— What to work on —
Copy exactly the run of lines that begins at the line with "R7: none -> 390 (+9V, 0V)" and ends at the final line of the entries.

------ Provided material

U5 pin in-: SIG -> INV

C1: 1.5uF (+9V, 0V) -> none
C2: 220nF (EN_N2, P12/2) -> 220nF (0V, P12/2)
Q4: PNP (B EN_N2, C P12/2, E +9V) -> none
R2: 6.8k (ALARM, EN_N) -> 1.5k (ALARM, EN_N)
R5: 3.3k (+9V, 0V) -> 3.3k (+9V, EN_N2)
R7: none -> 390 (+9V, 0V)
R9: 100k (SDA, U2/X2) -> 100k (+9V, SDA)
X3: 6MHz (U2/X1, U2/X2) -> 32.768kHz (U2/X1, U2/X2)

------------

— Answer section —
R7: none -> 390 (+9V, 0V)
R9: 100k (SDA, U2/X2) -> 100k (+9V, SDA)
X3: 6MHz (U2/X1, U2/X2) -> 32.768kHz (U2/X1, U2/X2)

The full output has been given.